## Task to carry out
A verbatim copy of the lines starting at the one with "Wallets: [70,850,113,884] ->" and ending at the last line below is required; include nothing else.

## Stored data
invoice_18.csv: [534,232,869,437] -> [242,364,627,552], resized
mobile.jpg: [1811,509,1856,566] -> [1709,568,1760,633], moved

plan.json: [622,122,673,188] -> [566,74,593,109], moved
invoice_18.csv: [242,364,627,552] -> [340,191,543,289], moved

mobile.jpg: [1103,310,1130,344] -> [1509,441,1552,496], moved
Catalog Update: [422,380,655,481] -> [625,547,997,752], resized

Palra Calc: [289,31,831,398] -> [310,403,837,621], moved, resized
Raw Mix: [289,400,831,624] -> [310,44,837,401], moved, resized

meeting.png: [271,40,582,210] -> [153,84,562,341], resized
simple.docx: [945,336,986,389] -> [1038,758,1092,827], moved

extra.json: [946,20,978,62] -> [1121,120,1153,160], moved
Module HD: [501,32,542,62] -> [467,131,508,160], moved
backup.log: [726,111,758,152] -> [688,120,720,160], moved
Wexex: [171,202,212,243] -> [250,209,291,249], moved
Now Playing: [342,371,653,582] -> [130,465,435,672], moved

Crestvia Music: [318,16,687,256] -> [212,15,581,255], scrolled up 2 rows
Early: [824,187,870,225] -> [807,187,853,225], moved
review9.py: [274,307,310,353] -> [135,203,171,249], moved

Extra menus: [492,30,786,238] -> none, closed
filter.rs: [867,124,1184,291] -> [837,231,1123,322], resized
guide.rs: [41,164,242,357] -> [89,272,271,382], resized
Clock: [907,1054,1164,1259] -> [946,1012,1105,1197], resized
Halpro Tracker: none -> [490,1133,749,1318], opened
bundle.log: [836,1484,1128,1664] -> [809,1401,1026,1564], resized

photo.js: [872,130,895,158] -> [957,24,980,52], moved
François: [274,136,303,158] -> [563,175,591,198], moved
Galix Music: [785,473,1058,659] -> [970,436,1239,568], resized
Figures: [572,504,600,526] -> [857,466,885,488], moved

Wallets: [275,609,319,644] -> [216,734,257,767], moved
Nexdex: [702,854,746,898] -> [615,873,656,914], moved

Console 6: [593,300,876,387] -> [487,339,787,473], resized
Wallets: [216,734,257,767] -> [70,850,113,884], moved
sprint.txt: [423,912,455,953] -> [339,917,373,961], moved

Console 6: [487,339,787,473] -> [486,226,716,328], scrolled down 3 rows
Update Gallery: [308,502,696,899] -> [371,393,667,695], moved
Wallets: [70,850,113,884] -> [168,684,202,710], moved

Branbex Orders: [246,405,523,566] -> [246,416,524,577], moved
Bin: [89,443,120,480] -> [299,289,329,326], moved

## Response to this task
Wallets: [70,850,113,884] -> [168,684,202,710], moved

Branbex Orders: [246,405,523,566] -> [246,416,524,577], moved
Bin: [89,443,120,480] -> [299,289,329,326], moved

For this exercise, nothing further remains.